## YOUR GOAL
Gather every line of the items that contains the string "kern". Case matters.

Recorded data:
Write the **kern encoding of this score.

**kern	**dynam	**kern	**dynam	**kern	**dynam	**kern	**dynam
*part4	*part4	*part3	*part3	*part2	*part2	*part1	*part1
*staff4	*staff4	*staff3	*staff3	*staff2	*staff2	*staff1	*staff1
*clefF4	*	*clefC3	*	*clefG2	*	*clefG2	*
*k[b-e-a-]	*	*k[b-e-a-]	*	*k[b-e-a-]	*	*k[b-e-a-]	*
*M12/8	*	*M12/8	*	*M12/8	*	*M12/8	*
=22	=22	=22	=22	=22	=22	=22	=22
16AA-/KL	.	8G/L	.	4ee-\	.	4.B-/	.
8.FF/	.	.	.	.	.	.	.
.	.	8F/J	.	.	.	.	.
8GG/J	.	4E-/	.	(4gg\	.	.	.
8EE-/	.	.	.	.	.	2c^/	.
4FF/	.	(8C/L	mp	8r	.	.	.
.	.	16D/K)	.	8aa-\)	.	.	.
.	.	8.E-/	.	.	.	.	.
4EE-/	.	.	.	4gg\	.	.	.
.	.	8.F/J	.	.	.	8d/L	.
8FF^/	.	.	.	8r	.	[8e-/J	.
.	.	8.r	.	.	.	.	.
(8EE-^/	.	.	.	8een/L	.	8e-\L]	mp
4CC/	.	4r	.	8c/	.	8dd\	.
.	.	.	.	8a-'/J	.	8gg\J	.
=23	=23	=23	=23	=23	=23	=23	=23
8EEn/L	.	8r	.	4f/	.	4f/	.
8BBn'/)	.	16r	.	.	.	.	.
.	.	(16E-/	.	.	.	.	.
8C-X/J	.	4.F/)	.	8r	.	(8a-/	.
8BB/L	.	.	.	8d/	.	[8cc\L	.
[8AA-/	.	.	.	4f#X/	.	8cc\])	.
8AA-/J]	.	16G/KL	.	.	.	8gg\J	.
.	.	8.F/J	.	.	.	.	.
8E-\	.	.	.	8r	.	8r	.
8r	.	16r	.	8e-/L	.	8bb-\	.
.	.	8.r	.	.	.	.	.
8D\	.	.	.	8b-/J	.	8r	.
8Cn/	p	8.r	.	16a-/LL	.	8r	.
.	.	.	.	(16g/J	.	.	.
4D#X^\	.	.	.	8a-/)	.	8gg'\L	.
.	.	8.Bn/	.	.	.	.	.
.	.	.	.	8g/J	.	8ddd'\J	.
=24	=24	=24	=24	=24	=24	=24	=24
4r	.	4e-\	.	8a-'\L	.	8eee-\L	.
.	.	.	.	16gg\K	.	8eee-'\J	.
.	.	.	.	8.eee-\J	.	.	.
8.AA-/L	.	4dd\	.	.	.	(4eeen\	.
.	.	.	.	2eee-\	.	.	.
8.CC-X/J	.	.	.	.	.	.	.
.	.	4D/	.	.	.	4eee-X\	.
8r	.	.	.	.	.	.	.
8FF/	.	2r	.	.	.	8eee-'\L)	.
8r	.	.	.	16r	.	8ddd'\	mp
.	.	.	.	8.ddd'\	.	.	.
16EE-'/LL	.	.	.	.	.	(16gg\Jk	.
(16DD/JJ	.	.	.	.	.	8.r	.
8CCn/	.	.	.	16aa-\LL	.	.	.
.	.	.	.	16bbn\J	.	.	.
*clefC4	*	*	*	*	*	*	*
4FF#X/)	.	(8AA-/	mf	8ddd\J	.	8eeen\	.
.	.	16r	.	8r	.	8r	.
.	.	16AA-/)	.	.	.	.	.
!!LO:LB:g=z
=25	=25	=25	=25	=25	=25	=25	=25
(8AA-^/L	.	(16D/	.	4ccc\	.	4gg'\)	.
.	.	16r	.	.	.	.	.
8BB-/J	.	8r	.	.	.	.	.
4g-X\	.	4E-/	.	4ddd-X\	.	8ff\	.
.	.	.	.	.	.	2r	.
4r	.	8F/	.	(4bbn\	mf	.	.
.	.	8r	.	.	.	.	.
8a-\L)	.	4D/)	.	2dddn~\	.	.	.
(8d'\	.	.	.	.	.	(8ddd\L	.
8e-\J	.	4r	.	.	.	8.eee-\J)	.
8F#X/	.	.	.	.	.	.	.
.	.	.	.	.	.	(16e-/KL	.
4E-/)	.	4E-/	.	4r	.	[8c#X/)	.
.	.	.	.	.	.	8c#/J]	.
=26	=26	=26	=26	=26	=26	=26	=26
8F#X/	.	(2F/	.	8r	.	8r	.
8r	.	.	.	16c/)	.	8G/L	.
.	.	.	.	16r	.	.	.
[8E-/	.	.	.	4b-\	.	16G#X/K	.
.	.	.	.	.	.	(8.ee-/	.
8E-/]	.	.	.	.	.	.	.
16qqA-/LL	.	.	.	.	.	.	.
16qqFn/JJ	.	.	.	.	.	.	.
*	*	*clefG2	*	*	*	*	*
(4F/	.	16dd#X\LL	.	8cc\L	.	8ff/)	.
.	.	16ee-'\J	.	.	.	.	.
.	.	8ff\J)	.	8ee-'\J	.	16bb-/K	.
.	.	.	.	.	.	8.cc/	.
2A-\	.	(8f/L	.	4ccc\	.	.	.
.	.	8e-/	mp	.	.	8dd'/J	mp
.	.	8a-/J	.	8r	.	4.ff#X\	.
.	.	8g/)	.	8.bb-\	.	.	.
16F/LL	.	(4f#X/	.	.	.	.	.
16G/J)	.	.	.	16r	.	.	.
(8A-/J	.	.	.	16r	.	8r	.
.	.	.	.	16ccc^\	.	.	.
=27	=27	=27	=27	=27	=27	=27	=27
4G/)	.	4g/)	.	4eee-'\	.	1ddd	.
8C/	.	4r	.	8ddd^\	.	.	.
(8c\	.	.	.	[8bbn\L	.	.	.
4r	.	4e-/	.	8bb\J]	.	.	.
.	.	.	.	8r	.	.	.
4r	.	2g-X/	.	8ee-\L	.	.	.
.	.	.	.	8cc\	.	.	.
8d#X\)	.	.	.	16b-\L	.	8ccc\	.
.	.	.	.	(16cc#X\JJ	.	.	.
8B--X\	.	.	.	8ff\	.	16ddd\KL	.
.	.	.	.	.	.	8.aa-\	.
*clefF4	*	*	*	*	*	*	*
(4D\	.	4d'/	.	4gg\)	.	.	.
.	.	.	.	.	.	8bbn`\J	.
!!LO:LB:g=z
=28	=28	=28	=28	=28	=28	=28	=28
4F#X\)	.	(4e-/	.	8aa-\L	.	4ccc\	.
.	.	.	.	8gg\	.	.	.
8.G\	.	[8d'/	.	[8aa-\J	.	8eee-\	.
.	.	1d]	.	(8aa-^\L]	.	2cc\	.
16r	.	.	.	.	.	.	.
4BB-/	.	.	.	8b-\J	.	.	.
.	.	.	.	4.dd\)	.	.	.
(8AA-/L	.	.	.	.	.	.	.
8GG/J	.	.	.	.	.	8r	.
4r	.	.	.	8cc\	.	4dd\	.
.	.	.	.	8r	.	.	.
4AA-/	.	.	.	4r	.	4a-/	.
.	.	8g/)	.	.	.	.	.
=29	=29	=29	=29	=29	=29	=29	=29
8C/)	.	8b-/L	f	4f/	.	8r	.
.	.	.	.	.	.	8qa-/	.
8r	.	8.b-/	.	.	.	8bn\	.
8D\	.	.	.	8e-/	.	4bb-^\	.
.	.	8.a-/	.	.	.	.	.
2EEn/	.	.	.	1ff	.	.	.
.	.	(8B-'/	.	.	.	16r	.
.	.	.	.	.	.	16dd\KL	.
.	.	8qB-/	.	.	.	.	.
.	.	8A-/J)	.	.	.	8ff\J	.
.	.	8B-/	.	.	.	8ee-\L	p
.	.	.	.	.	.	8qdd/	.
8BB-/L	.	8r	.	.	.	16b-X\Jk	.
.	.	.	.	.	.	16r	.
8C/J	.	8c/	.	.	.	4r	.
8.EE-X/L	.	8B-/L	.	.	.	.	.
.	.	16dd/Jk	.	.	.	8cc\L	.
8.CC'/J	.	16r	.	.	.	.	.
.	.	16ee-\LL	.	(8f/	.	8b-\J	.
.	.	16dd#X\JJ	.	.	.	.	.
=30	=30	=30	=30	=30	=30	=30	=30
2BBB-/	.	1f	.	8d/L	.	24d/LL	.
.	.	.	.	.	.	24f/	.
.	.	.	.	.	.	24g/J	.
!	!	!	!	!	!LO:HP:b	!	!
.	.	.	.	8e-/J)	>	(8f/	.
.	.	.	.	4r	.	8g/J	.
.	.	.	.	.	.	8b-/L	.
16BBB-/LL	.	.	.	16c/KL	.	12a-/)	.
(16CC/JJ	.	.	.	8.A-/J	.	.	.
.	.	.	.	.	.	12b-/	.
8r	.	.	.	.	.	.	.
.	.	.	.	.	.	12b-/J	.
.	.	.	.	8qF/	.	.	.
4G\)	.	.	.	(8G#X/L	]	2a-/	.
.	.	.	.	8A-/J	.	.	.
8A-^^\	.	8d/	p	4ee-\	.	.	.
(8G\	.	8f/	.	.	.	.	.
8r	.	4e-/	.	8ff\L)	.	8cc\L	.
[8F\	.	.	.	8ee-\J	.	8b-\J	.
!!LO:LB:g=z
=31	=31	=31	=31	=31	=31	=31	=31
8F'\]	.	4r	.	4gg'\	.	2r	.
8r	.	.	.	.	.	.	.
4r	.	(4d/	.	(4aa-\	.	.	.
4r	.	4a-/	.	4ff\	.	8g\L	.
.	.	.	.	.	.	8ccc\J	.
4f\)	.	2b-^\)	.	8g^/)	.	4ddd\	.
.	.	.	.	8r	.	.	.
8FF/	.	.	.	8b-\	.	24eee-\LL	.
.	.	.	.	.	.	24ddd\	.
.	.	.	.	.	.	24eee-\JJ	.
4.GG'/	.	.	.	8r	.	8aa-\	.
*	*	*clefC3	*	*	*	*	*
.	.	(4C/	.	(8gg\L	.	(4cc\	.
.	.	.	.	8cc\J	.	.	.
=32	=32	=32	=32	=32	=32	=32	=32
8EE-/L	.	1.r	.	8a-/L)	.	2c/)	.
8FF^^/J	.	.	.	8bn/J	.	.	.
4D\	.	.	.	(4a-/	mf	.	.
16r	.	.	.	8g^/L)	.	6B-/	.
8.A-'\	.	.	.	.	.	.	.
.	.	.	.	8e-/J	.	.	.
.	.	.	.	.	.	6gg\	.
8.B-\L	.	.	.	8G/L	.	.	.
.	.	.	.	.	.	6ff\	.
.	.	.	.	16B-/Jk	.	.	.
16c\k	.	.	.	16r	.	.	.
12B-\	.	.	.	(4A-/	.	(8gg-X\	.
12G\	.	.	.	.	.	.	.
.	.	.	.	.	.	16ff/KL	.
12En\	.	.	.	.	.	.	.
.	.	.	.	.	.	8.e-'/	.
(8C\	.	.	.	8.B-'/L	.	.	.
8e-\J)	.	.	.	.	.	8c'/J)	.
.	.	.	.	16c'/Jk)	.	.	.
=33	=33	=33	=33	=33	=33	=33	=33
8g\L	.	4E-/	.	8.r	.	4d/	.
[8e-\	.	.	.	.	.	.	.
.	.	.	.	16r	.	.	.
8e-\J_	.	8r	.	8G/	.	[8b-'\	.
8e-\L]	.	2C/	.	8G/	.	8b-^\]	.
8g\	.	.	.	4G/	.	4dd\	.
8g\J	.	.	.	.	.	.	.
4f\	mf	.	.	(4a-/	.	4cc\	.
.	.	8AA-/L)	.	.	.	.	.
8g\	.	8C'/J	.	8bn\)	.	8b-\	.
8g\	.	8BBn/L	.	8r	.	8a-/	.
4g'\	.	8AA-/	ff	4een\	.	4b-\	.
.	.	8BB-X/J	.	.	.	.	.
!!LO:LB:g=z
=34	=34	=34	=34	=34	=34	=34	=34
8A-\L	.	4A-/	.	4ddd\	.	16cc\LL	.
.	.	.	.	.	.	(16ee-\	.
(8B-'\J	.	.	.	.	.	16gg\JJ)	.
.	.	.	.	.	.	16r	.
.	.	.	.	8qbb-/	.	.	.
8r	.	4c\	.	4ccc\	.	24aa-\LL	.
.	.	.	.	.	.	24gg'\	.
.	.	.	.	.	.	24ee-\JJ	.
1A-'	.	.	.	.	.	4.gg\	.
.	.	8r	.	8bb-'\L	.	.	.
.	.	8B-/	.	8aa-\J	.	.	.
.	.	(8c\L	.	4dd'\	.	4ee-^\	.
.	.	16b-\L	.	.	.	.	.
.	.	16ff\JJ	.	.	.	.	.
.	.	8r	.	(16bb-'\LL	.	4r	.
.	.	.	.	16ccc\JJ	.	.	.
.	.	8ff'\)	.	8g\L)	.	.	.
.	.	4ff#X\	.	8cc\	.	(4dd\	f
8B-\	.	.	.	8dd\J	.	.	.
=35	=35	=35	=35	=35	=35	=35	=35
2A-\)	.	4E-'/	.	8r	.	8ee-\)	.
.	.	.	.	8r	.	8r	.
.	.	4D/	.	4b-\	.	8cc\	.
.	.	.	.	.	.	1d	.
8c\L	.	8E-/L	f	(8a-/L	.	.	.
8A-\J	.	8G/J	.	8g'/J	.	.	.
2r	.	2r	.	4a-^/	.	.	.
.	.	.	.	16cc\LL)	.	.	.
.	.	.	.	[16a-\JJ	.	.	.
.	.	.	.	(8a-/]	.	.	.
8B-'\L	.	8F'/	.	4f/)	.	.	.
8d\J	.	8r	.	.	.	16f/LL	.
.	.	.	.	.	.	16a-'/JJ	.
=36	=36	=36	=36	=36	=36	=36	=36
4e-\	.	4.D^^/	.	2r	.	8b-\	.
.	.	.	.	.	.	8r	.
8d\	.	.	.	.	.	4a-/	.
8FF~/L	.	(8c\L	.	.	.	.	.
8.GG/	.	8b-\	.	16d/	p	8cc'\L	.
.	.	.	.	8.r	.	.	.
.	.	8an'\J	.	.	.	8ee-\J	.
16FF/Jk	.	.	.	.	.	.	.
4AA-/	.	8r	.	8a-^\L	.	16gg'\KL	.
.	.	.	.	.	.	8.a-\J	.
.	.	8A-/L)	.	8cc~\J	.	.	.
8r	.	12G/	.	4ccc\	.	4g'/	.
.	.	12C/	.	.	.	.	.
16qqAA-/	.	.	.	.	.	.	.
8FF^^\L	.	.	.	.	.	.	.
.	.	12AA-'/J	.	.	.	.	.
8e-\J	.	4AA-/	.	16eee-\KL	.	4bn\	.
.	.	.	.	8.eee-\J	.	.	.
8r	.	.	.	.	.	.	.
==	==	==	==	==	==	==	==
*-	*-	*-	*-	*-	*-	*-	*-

## FINISHED ANSWER
Write the **kern encoding of this score.
**kern	**dynam	**kern	**dynam	**kern	**dynam	**kern	**dynam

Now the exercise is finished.